Task prompt
From the listing below, copy only the lines running from the line that contains "(286, 235) = (287, 459): brown" to the line that contains "(613, 327) = (498, 219): orange", both included.

Records for the exercise
+++

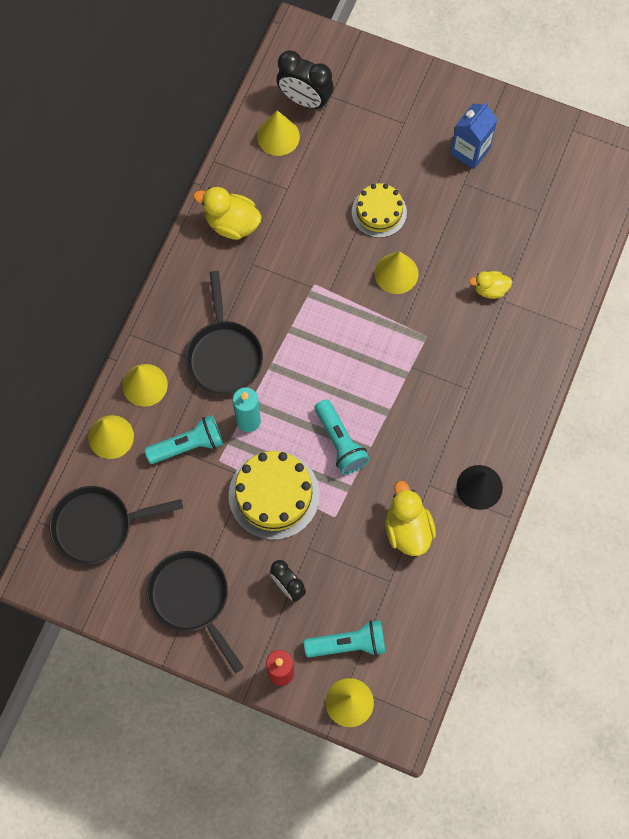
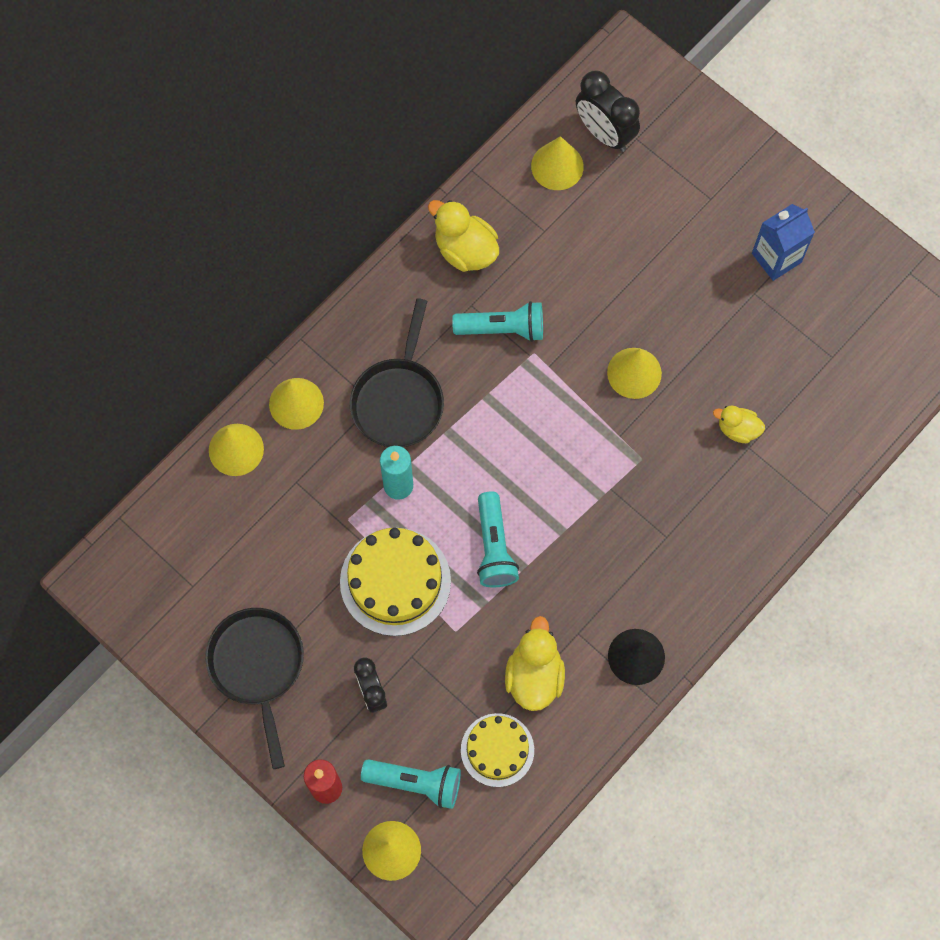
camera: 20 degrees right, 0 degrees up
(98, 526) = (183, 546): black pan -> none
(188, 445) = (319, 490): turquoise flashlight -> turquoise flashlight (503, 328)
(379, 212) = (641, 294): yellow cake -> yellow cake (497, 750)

+++

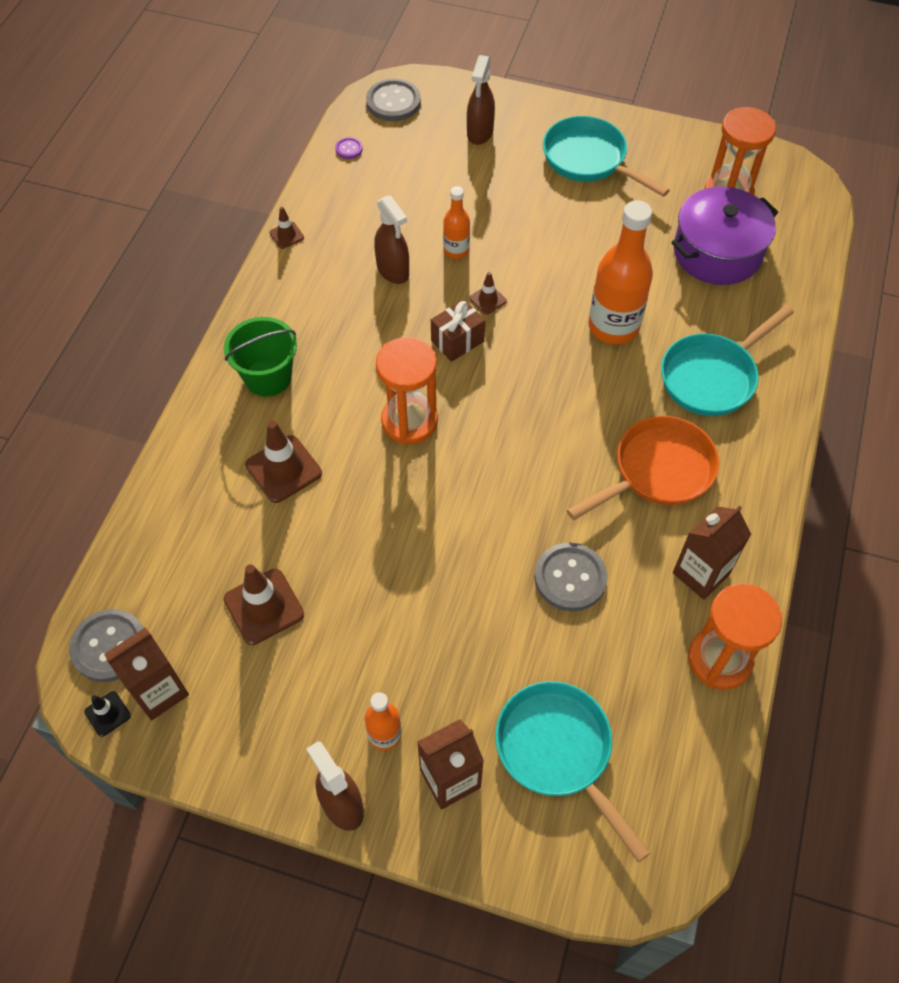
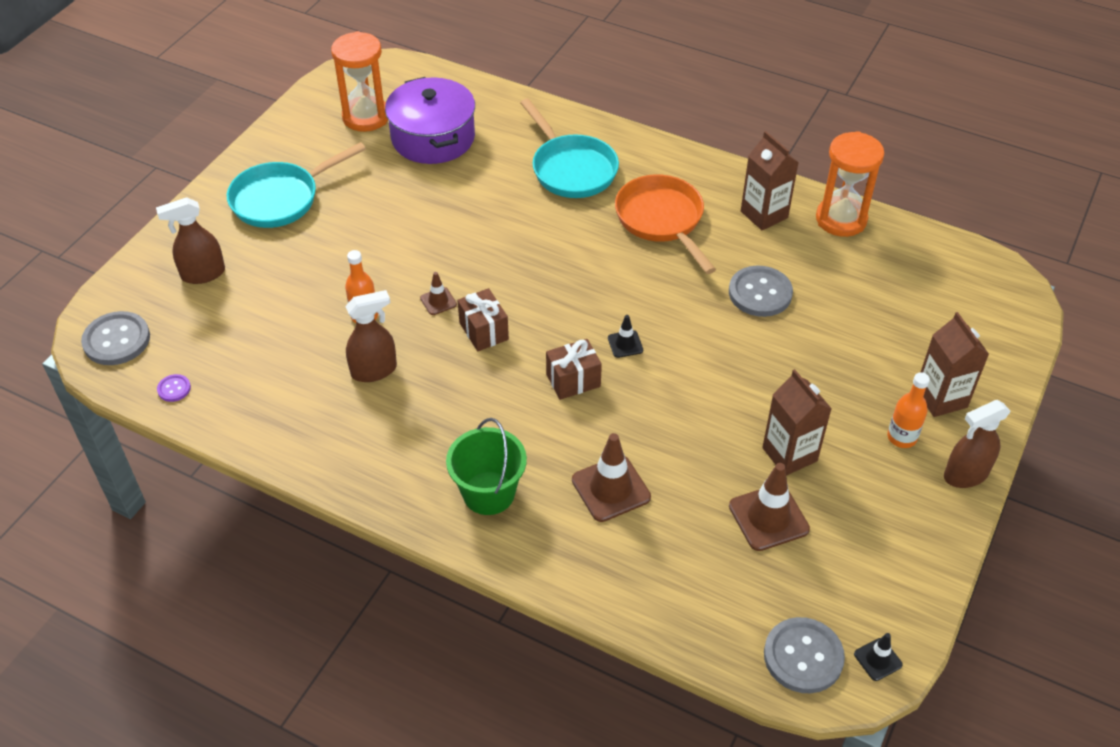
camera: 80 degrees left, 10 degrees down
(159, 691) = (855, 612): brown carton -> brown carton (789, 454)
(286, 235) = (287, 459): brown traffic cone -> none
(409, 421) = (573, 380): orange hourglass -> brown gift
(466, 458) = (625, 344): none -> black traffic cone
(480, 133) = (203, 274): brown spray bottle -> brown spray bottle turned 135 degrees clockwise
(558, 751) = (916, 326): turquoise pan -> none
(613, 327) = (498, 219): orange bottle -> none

+++

Output for this task
(286, 235) = (287, 459): brown traffic cone -> none
(409, 421) = (573, 380): orange hourglass -> brown gift
(466, 458) = (625, 344): none -> black traffic cone
(480, 133) = (203, 274): brown spray bottle -> brown spray bottle turned 135 degrees clockwise
(558, 751) = (916, 326): turquoise pan -> none
(613, 327) = (498, 219): orange bottle -> none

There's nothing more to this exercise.